* **What you should do**
Work out how many lines of the material below contain the word "none", then write that number alone.

* **Extracted material**
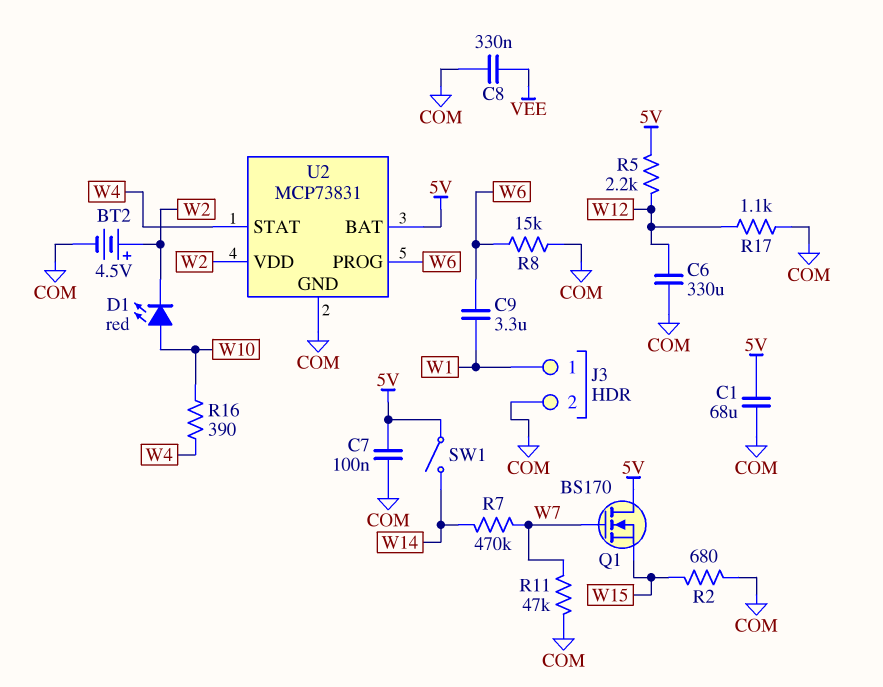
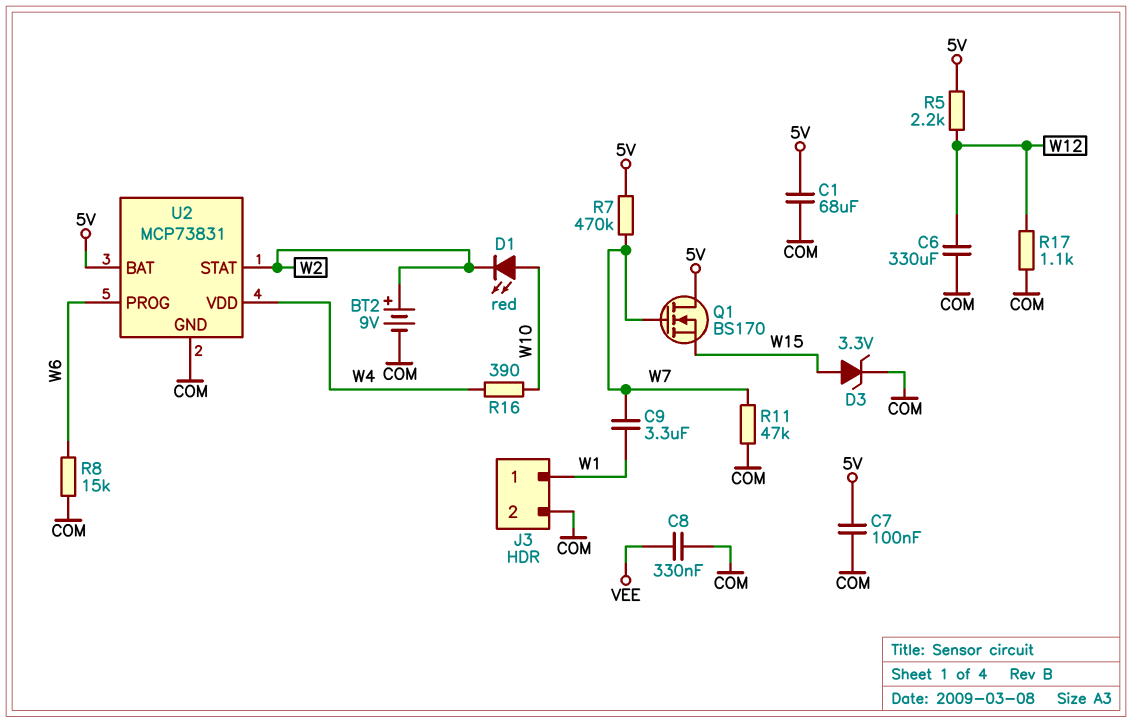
BT2: 4.5V (plus W2, minus COM) -> 9V (plus W2, minus COM)
C9: 3.3uF (W1, W6) -> 3.3uF (W1, W7)
D3: none -> zener 3.3V (A W15, K COM)
R2: 680 (COM, W15) -> none
R7: 470k (W7, W14) -> 470k (5V, W7)
SW1: switch (5V, W14) -> none
U2 pin STAT: W4 -> W2
U2 pin VDD: W2 -> W4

* **Response below**
3